**What you need to do:** Return a faithful copy of all the entries, omitting the images.

[Opening Data to process section]

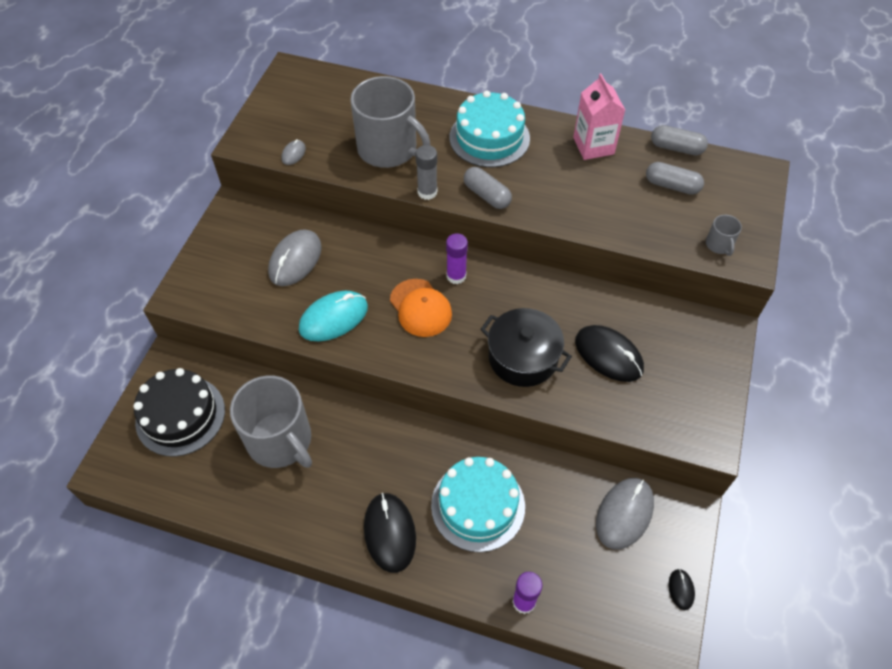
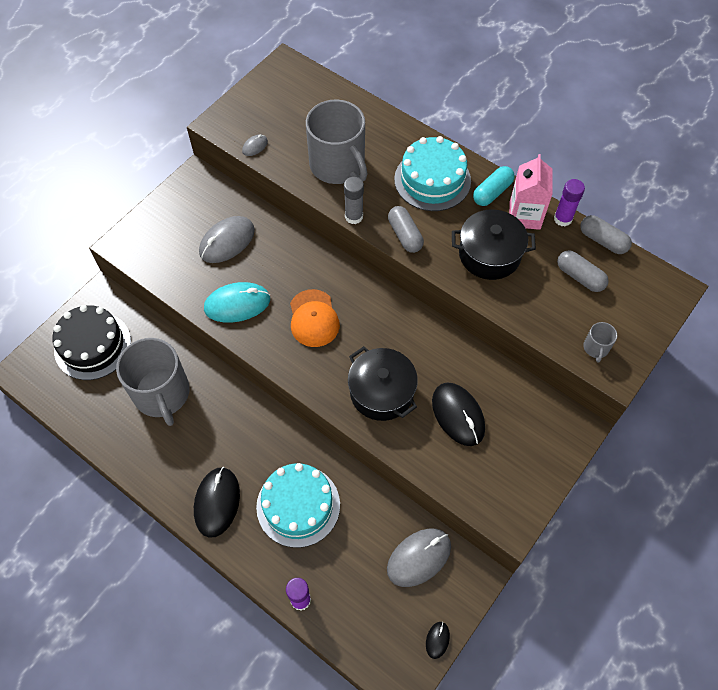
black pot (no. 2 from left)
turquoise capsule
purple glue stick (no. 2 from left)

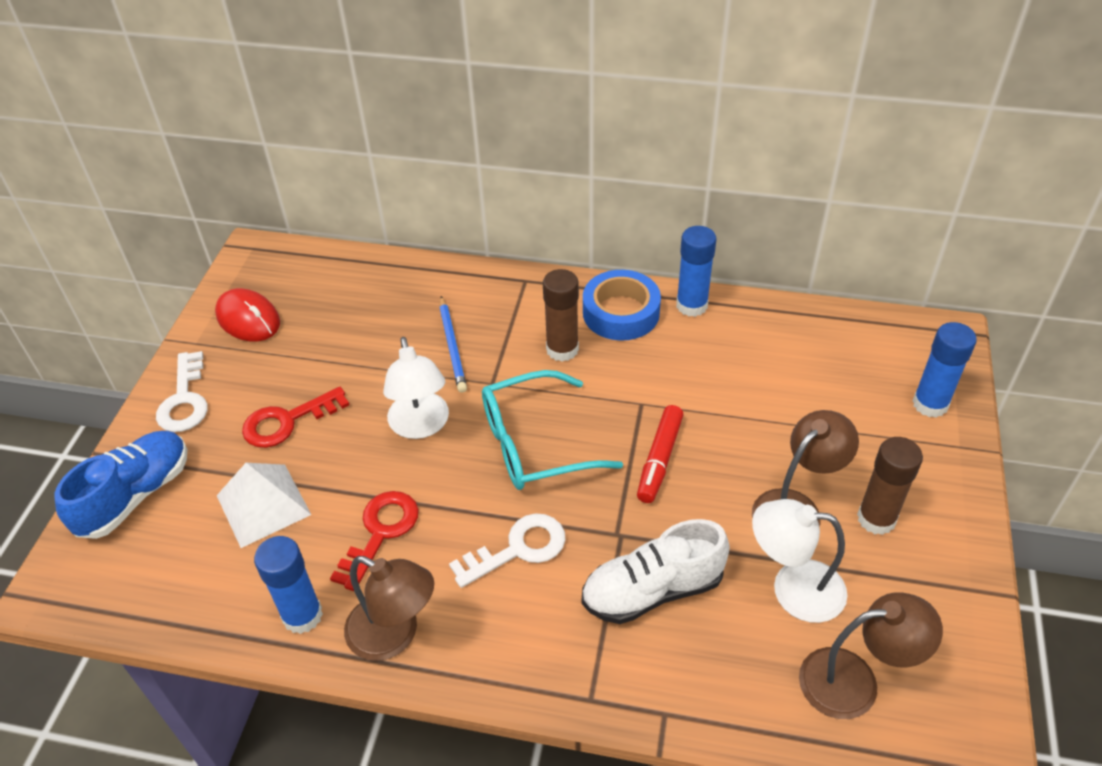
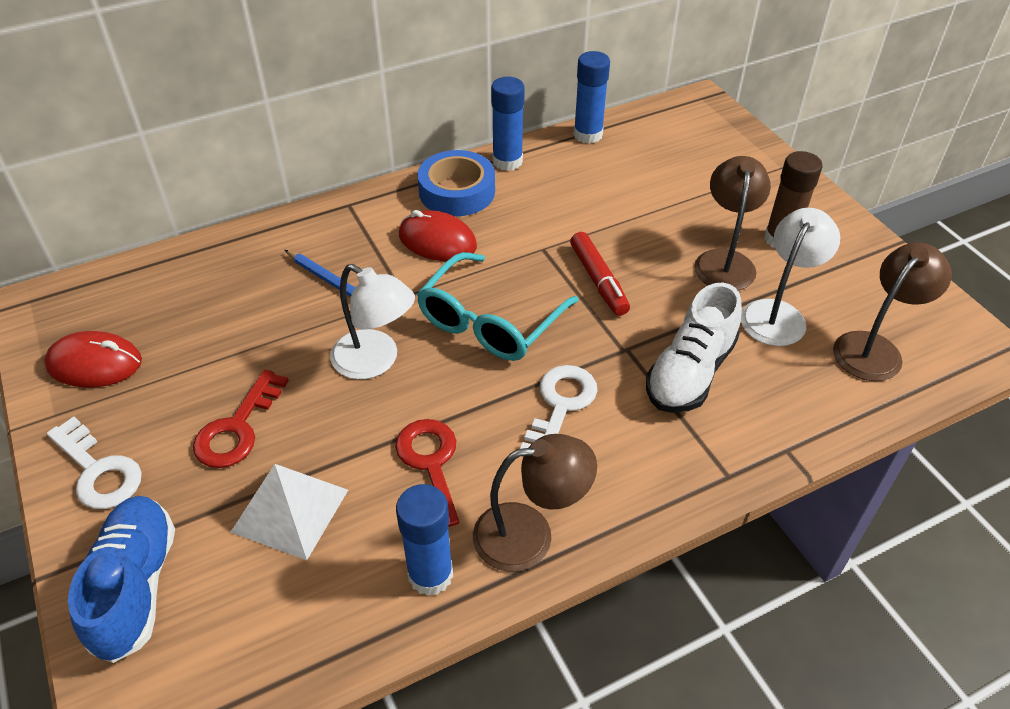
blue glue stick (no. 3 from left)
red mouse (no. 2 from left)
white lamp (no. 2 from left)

[Closing Data to process section]

**Result of the exercise:**
black pot (no. 2 from left)
turquoise capsule
purple glue stick (no. 2 from left)

blue glue stick (no. 3 from left)
red mouse (no. 2 from left)
white lamp (no. 2 from left)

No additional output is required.